*** Entries shown
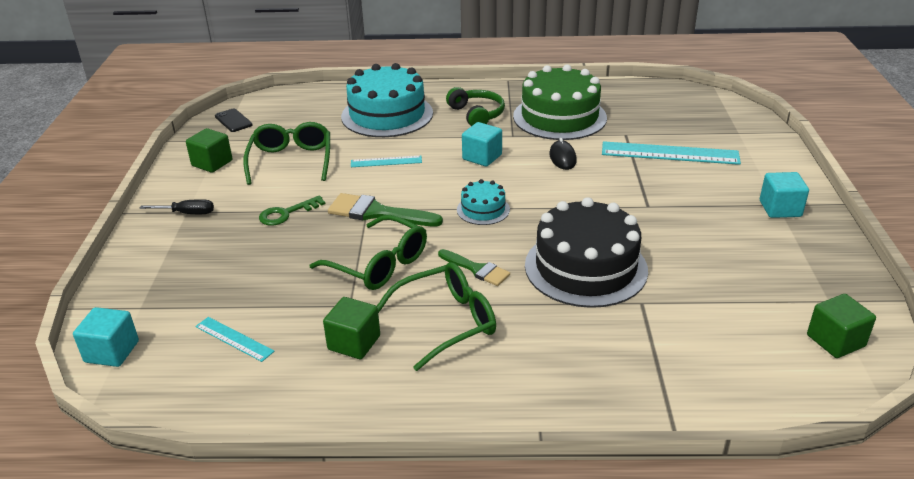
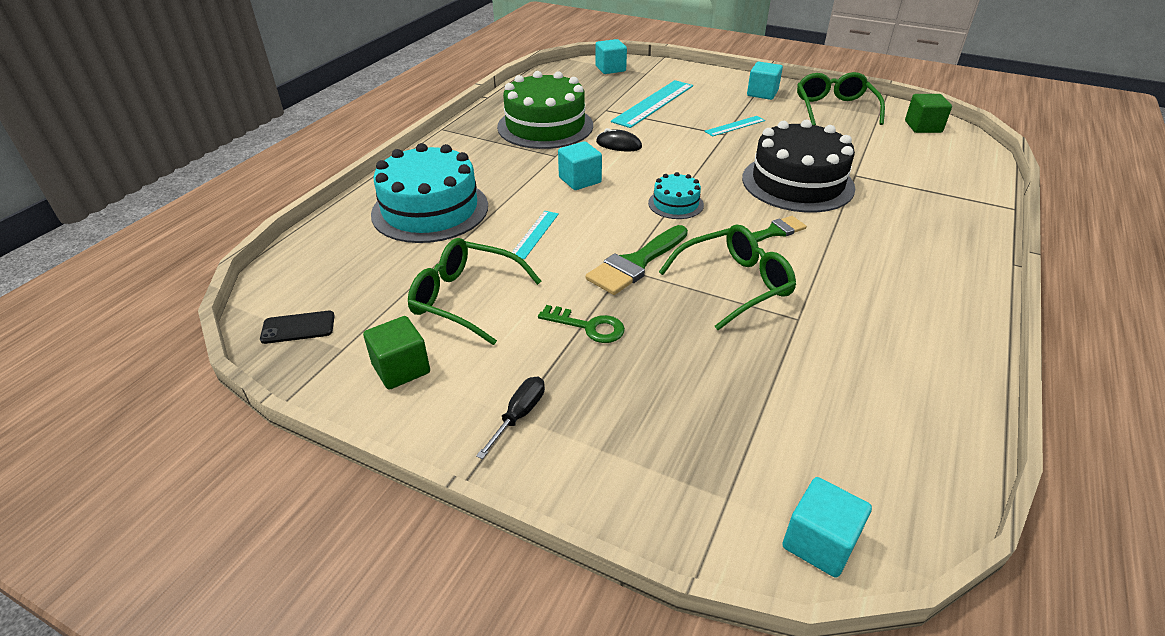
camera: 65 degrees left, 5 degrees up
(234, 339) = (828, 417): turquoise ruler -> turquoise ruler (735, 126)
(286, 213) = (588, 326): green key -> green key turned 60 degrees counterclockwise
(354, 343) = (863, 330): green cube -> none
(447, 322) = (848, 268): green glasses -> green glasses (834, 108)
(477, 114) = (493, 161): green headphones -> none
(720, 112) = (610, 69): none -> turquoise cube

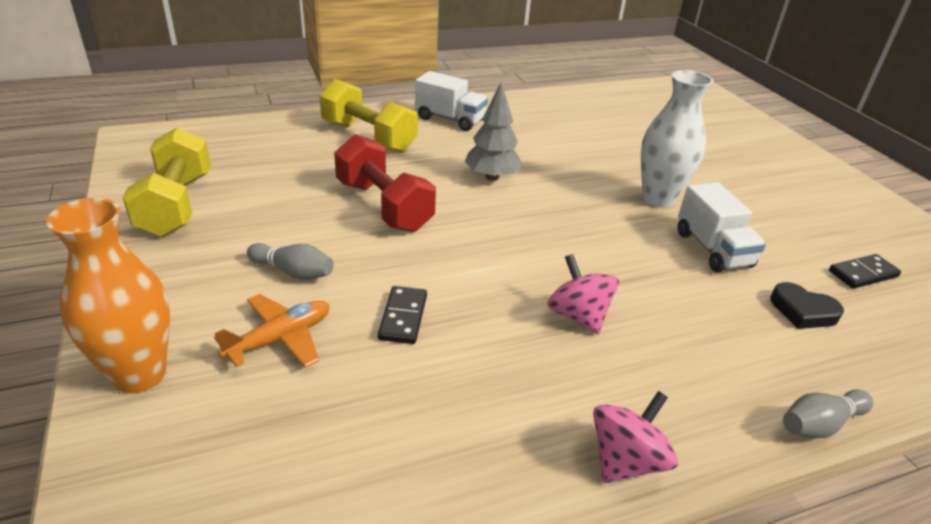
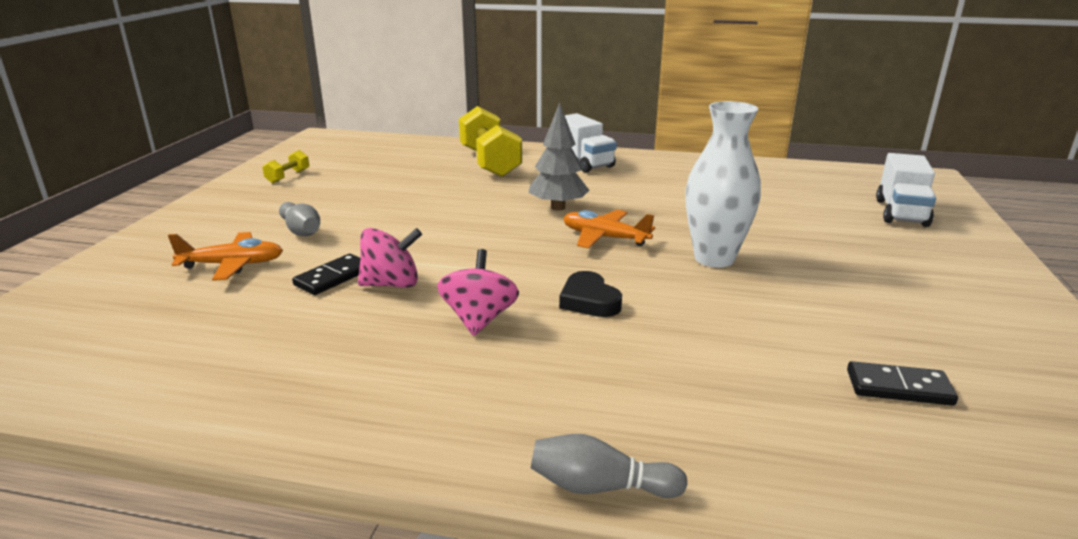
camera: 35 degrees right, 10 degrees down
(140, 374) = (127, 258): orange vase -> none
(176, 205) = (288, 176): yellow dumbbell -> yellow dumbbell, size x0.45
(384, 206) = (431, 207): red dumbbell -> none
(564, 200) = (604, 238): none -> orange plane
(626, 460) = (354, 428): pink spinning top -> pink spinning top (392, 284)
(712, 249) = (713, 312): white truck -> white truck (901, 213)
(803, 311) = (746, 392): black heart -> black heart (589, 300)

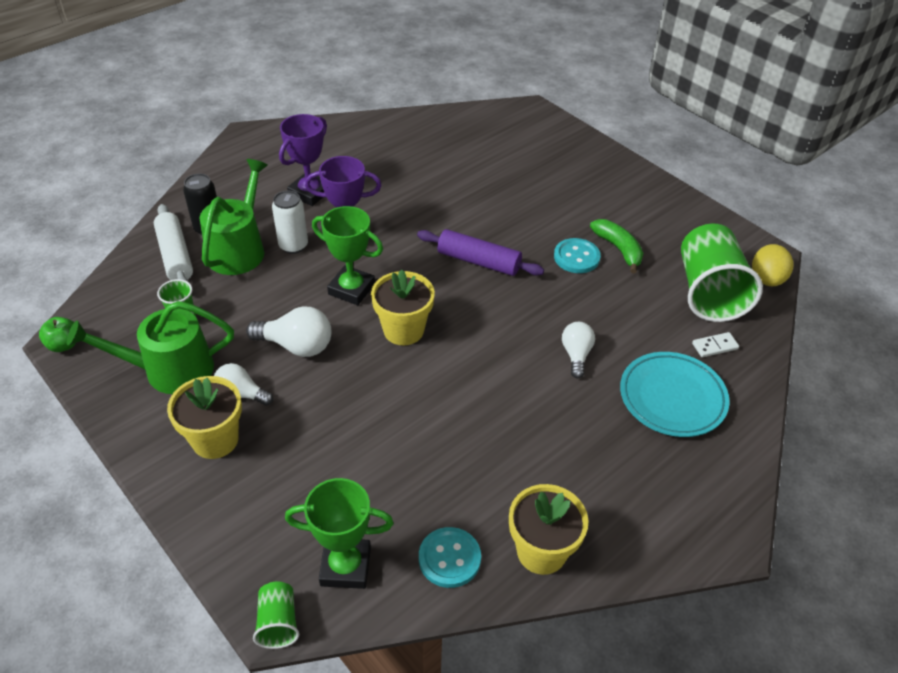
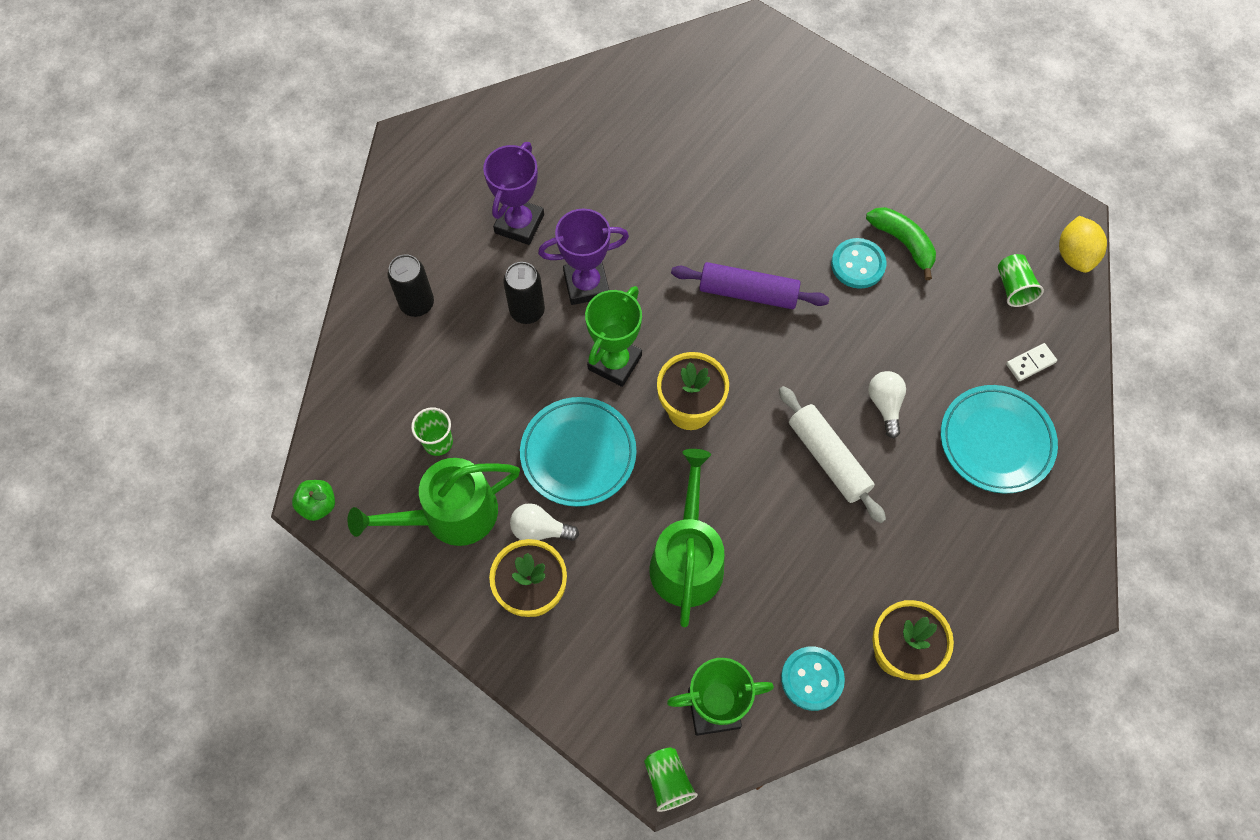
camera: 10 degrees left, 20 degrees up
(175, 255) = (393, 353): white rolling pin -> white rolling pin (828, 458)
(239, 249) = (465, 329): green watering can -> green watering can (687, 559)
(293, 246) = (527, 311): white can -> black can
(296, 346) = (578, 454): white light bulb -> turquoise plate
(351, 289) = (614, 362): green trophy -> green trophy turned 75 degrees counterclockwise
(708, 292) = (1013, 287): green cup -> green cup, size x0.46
******
What to do
Drop the pictures, then write out everything else in the records exactly.

Solution
camera: 65 degrees left, 5 degrees up
(234, 339) = (828, 417): turquoise ruler -> turquoise ruler (735, 126)
(286, 213) = (588, 326): green key -> green key turned 60 degrees counterclockwise
(354, 343) = (863, 330): green cube -> none
(447, 322) = (848, 268): green glasses -> green glasses (834, 108)
(477, 114) = (493, 161): green headphones -> none
(720, 112) = (610, 69): none -> turquoise cube

camera: 35 degrees right, 10 degrees down
(140, 374) = (127, 258): orange vase -> none
(176, 205) = (288, 176): yellow dumbbell -> yellow dumbbell, size x0.45
(384, 206) = (431, 207): red dumbbell -> none
(564, 200) = (604, 238): none -> orange plane
(626, 460) = (354, 428): pink spinning top -> pink spinning top (392, 284)
(712, 249) = (713, 312): white truck -> white truck (901, 213)
(803, 311) = (746, 392): black heart -> black heart (589, 300)

camera: 10 degrees left, 20 degrees up
(175, 255) = (393, 353): white rolling pin -> white rolling pin (828, 458)
(239, 249) = (465, 329): green watering can -> green watering can (687, 559)
(293, 246) = (527, 311): white can -> black can
(296, 346) = (578, 454): white light bulb -> turquoise plate
(351, 289) = (614, 362): green trophy -> green trophy turned 75 degrees counterclockwise
(708, 292) = (1013, 287): green cup -> green cup, size x0.46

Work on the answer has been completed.